● **Supplied data**:
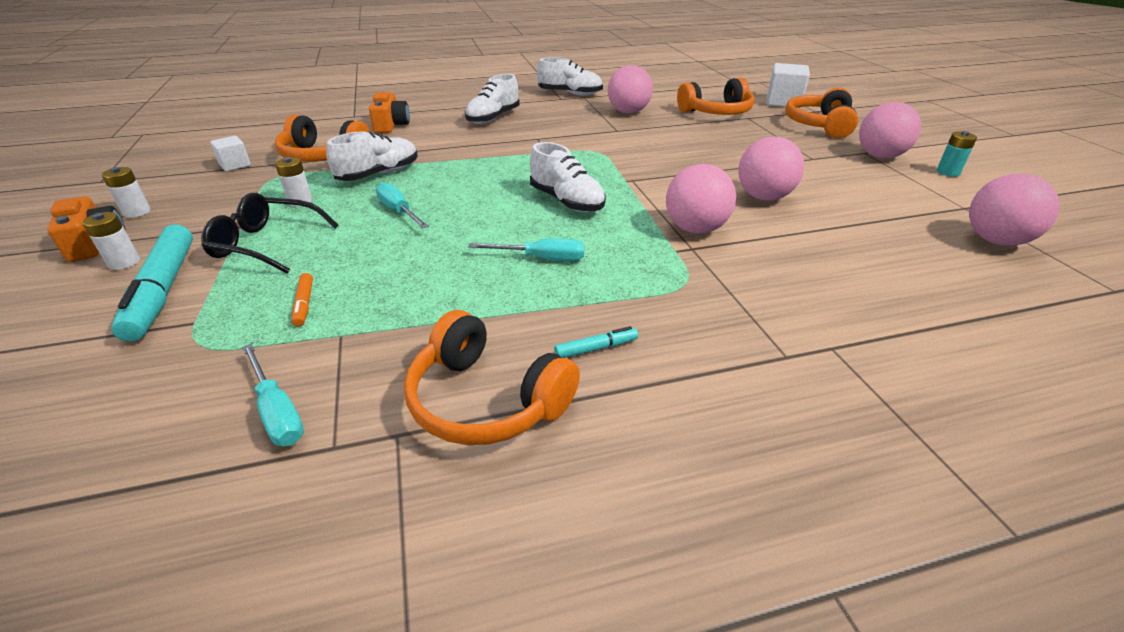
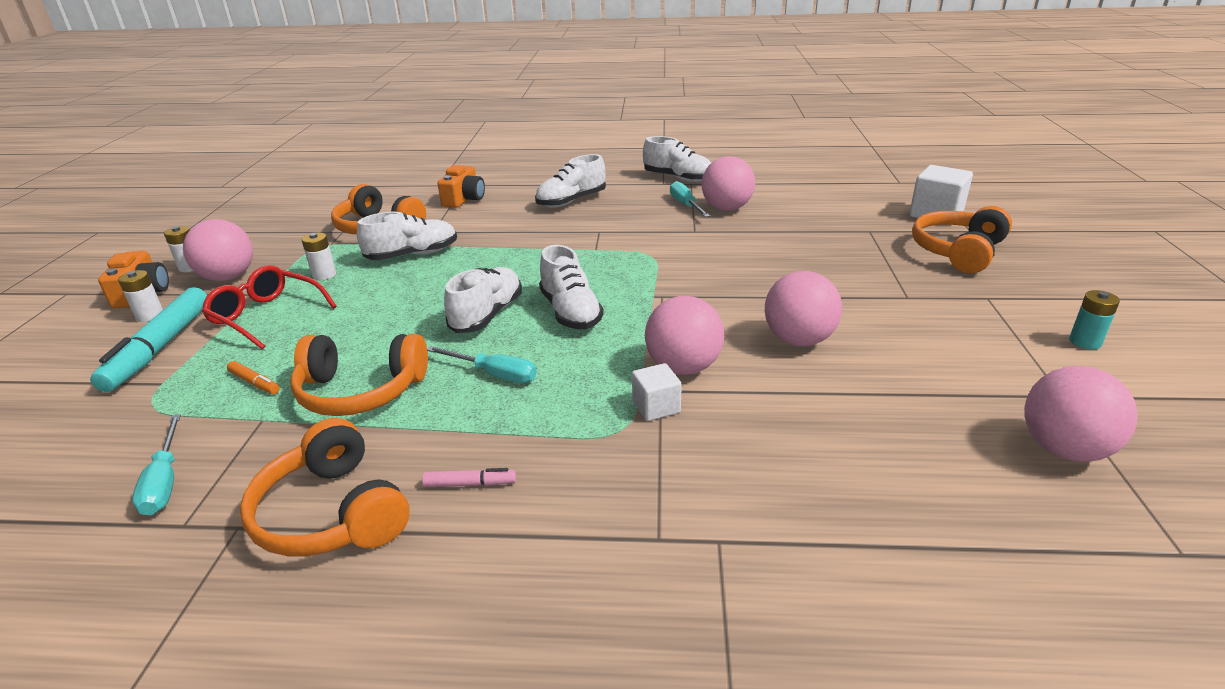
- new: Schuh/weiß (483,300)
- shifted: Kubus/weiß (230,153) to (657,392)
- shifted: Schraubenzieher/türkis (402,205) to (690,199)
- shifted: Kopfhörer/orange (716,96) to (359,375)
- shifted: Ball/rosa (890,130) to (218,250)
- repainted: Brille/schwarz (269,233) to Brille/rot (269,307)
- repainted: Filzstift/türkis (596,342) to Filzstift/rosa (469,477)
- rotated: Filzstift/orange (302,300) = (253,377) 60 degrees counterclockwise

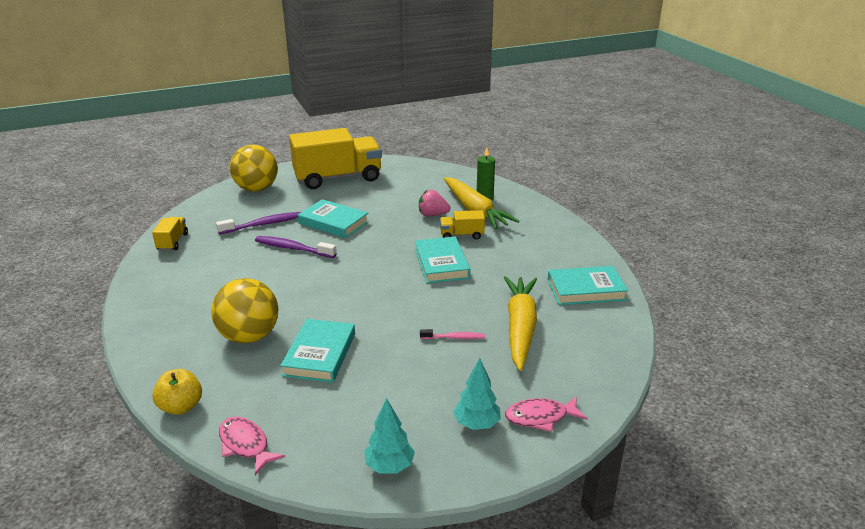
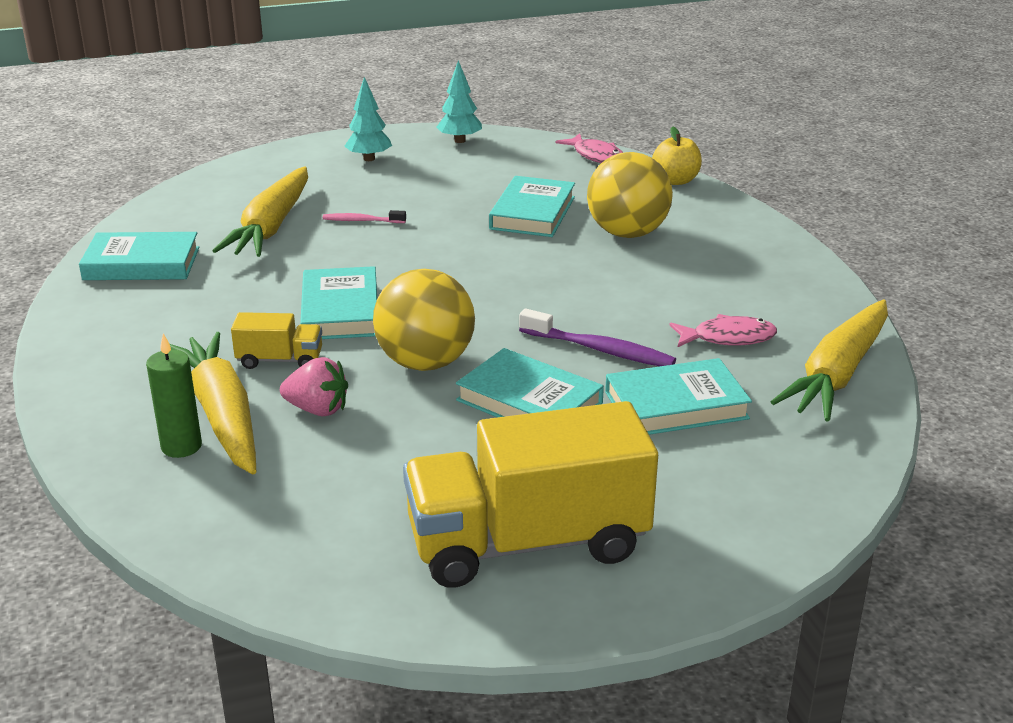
- shifted: Ball/gelb (254,168) to (424,320)
- shifted: Fisch/rosa (546,414) to (723,330)
- swapped: Lastwagen/gelb (170,234) to Karotte/gelb (829,360)
- swapped: Zahnbürste/lila (258,223) to Buch/türkis (678,396)

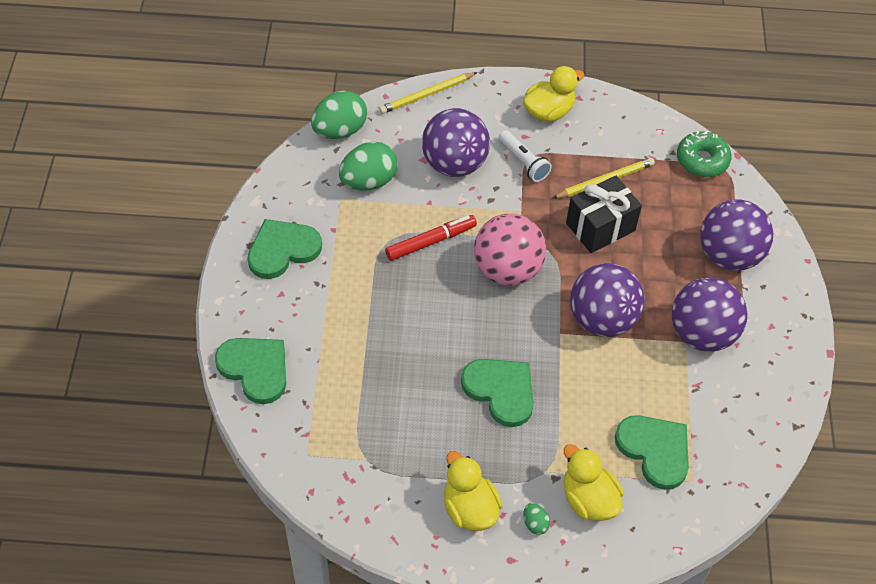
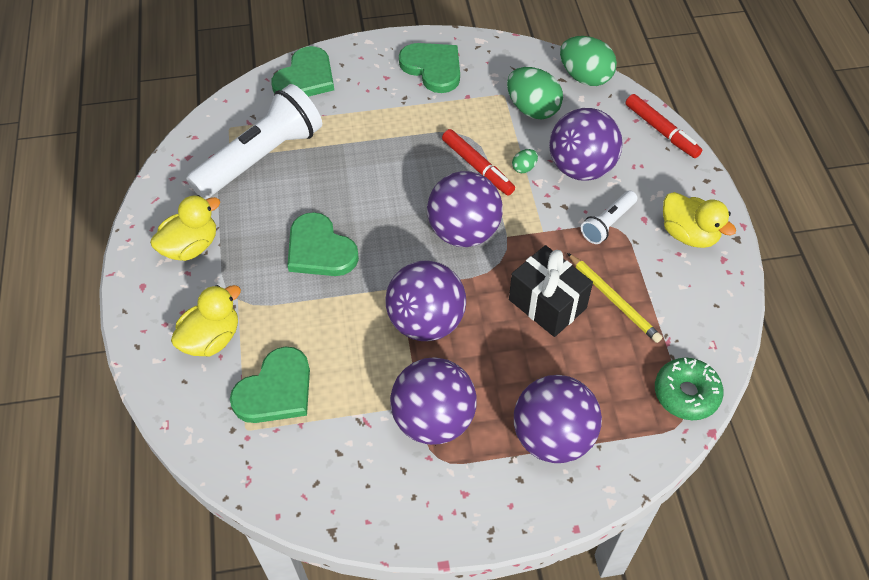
- new: Taschenlampe/weiß (254,141)
- shifted: Ei/grün (536,519) to (525,161)
- swapped: Bleistift/gelb (428,93) to Filzstift/rot (664,126)
- repainted: Ball/rosa (510,249) to Ball/lila (465,209)
- rotated: Herz/grün (497,393) = (323,244) 105 degrees clockwise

● **Aim of the exercise**: Wherever an image appears, omit it, and retype everything else in the entries exactly.

● **Task response**:
- new: Schuh/weiß (483,300)
- shifted: Kubus/weiß (230,153) to (657,392)
- shifted: Schraubenzieher/türkis (402,205) to (690,199)
- shifted: Kopfhörer/orange (716,96) to (359,375)
- shifted: Ball/rosa (890,130) to (218,250)
- repainted: Brille/schwarz (269,233) to Brille/rot (269,307)
- repainted: Filzstift/türkis (596,342) to Filzstift/rosa (469,477)
- rotated: Filzstift/orange (302,300) = (253,377) 60 degrees counterclockwise

- shifted: Ball/gelb (254,168) to (424,320)
- shifted: Fisch/rosa (546,414) to (723,330)
- swapped: Lastwagen/gelb (170,234) to Karotte/gelb (829,360)
- swapped: Zahnbürste/lila (258,223) to Buch/türkis (678,396)

- new: Taschenlampe/weiß (254,141)
- shifted: Ei/grün (536,519) to (525,161)
- swapped: Bleistift/gelb (428,93) to Filzstift/rot (664,126)
- repainted: Ball/rosa (510,249) to Ball/lila (465,209)
- rotated: Herz/grün (497,393) = (323,244) 105 degrees clockwise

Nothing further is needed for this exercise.